Extracted records
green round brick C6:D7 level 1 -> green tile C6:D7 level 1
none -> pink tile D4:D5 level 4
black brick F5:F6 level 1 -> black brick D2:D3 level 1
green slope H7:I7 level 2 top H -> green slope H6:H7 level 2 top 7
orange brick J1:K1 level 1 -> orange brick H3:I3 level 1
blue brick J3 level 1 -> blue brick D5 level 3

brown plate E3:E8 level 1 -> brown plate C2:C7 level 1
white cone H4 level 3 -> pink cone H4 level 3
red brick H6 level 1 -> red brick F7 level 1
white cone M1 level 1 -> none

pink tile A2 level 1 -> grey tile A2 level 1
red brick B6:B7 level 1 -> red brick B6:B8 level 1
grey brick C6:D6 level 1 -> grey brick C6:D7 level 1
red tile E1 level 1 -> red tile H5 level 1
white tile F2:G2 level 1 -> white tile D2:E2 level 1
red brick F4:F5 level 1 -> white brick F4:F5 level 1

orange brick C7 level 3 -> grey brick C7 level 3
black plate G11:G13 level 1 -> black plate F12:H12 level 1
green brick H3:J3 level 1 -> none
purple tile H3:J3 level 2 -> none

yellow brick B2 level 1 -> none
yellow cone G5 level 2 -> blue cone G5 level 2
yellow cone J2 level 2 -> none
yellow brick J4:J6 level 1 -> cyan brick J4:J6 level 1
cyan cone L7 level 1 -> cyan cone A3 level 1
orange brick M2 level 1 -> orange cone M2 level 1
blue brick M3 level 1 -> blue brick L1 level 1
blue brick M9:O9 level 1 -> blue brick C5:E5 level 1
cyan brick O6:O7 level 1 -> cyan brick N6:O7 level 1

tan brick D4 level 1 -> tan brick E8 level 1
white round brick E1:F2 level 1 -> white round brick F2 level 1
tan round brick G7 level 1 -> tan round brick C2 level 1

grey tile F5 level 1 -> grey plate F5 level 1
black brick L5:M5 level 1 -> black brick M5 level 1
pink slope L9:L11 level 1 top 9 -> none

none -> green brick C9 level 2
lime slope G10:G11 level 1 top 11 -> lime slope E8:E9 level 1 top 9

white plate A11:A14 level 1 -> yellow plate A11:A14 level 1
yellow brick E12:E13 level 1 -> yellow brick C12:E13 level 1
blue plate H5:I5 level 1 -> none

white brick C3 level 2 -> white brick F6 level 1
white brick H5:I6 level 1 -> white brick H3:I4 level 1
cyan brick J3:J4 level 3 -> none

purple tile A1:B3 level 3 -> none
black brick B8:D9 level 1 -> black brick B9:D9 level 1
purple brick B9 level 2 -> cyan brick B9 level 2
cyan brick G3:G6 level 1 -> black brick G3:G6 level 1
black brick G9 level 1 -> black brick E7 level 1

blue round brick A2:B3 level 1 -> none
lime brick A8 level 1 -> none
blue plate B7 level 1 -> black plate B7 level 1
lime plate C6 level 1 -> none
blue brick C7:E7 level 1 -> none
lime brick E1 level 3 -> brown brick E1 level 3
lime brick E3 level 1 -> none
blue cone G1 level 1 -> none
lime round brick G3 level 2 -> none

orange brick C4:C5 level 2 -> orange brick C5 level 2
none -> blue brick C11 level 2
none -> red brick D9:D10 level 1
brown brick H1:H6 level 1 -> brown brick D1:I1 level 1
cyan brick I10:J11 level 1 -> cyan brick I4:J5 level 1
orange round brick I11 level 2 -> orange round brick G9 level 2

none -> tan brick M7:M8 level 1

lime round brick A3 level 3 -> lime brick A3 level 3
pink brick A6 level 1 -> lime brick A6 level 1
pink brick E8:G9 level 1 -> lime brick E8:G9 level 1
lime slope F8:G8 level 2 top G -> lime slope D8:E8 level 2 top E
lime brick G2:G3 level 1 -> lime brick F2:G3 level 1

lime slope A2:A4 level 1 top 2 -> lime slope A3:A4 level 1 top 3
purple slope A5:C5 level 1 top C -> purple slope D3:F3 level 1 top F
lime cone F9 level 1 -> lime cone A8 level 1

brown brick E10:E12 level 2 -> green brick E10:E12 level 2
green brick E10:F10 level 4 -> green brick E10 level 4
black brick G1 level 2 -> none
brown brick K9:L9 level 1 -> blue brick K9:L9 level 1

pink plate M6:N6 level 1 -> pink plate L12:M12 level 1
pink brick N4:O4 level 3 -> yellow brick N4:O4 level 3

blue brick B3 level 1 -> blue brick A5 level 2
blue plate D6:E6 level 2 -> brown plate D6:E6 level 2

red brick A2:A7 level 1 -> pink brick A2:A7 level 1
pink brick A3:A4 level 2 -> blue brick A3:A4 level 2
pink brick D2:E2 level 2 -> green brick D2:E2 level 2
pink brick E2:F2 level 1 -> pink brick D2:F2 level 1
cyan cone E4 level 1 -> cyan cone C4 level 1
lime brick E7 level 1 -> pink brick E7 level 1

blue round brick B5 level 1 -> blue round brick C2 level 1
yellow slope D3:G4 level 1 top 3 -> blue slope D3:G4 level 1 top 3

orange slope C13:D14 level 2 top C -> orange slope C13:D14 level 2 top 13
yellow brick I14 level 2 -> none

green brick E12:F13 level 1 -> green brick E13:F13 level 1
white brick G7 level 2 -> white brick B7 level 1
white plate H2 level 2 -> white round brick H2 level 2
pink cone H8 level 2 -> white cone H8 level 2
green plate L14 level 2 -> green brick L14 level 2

**YOUR INSTRUCTIONS**
All lines of the data above must be repeated exactly.

**ANSWER TO THIS EXERCISE**
green round brick C6:D7 level 1 -> green tile C6:D7 level 1
none -> pink tile D4:D5 level 4
black brick F5:F6 level 1 -> black brick D2:D3 level 1
green slope H7:I7 level 2 top H -> green slope H6:H7 level 2 top 7
orange brick J1:K1 level 1 -> orange brick H3:I3 level 1
blue brick J3 level 1 -> blue brick D5 level 3

brown plate E3:E8 level 1 -> brown plate C2:C7 level 1
white cone H4 level 3 -> pink cone H4 level 3
red brick H6 level 1 -> red brick F7 level 1
white cone M1 level 1 -> none

pink tile A2 level 1 -> grey tile A2 level 1
red brick B6:B7 level 1 -> red brick B6:B8 level 1
grey brick C6:D6 level 1 -> grey brick C6:D7 level 1
red tile E1 level 1 -> red tile H5 level 1
white tile F2:G2 level 1 -> white tile D2:E2 level 1
red brick F4:F5 level 1 -> white brick F4:F5 level 1

orange brick C7 level 3 -> grey brick C7 level 3
black plate G11:G13 level 1 -> black plate F12:H12 level 1
green brick H3:J3 level 1 -> none
purple tile H3:J3 level 2 -> none

yellow brick B2 level 1 -> none
yellow cone G5 level 2 -> blue cone G5 level 2
yellow cone J2 level 2 -> none
yellow brick J4:J6 level 1 -> cyan brick J4:J6 level 1
cyan cone L7 level 1 -> cyan cone A3 level 1
orange brick M2 level 1 -> orange cone M2 level 1
blue brick M3 level 1 -> blue brick L1 level 1
blue brick M9:O9 level 1 -> blue brick C5:E5 level 1
cyan brick O6:O7 level 1 -> cyan brick N6:O7 level 1

tan brick D4 level 1 -> tan brick E8 level 1
white round brick E1:F2 level 1 -> white round brick F2 level 1
tan round brick G7 level 1 -> tan round brick C2 level 1

grey tile F5 level 1 -> grey plate F5 level 1
black brick L5:M5 level 1 -> black brick M5 level 1
pink slope L9:L11 level 1 top 9 -> none

none -> green brick C9 level 2
lime slope G10:G11 level 1 top 11 -> lime slope E8:E9 level 1 top 9

white plate A11:A14 level 1 -> yellow plate A11:A14 level 1
yellow brick E12:E13 level 1 -> yellow brick C12:E13 level 1
blue plate H5:I5 level 1 -> none

white brick C3 level 2 -> white brick F6 level 1
white brick H5:I6 level 1 -> white brick H3:I4 level 1
cyan brick J3:J4 level 3 -> none

purple tile A1:B3 level 3 -> none
black brick B8:D9 level 1 -> black brick B9:D9 level 1
purple brick B9 level 2 -> cyan brick B9 level 2
cyan brick G3:G6 level 1 -> black brick G3:G6 level 1
black brick G9 level 1 -> black brick E7 level 1

blue round brick A2:B3 level 1 -> none
lime brick A8 level 1 -> none
blue plate B7 level 1 -> black plate B7 level 1
lime plate C6 level 1 -> none
blue brick C7:E7 level 1 -> none
lime brick E1 level 3 -> brown brick E1 level 3
lime brick E3 level 1 -> none
blue cone G1 level 1 -> none
lime round brick G3 level 2 -> none

orange brick C4:C5 level 2 -> orange brick C5 level 2
none -> blue brick C11 level 2
none -> red brick D9:D10 level 1
brown brick H1:H6 level 1 -> brown brick D1:I1 level 1
cyan brick I10:J11 level 1 -> cyan brick I4:J5 level 1
orange round brick I11 level 2 -> orange round brick G9 level 2

none -> tan brick M7:M8 level 1

lime round brick A3 level 3 -> lime brick A3 level 3
pink brick A6 level 1 -> lime brick A6 level 1
pink brick E8:G9 level 1 -> lime brick E8:G9 level 1
lime slope F8:G8 level 2 top G -> lime slope D8:E8 level 2 top E
lime brick G2:G3 level 1 -> lime brick F2:G3 level 1

lime slope A2:A4 level 1 top 2 -> lime slope A3:A4 level 1 top 3
purple slope A5:C5 level 1 top C -> purple slope D3:F3 level 1 top F
lime cone F9 level 1 -> lime cone A8 level 1

brown brick E10:E12 level 2 -> green brick E10:E12 level 2
green brick E10:F10 level 4 -> green brick E10 level 4
black brick G1 level 2 -> none
brown brick K9:L9 level 1 -> blue brick K9:L9 level 1

pink plate M6:N6 level 1 -> pink plate L12:M12 level 1
pink brick N4:O4 level 3 -> yellow brick N4:O4 level 3

blue brick B3 level 1 -> blue brick A5 level 2
blue plate D6:E6 level 2 -> brown plate D6:E6 level 2

red brick A2:A7 level 1 -> pink brick A2:A7 level 1
pink brick A3:A4 level 2 -> blue brick A3:A4 level 2
pink brick D2:E2 level 2 -> green brick D2:E2 level 2
pink brick E2:F2 level 1 -> pink brick D2:F2 level 1
cyan cone E4 level 1 -> cyan cone C4 level 1
lime brick E7 level 1 -> pink brick E7 level 1

blue round brick B5 level 1 -> blue round brick C2 level 1
yellow slope D3:G4 level 1 top 3 -> blue slope D3:G4 level 1 top 3

orange slope C13:D14 level 2 top C -> orange slope C13:D14 level 2 top 13
yellow brick I14 level 2 -> none

green brick E12:F13 level 1 -> green brick E13:F13 level 1
white brick G7 level 2 -> white brick B7 level 1
white plate H2 level 2 -> white round brick H2 level 2
pink cone H8 level 2 -> white cone H8 level 2
green plate L14 level 2 -> green brick L14 level 2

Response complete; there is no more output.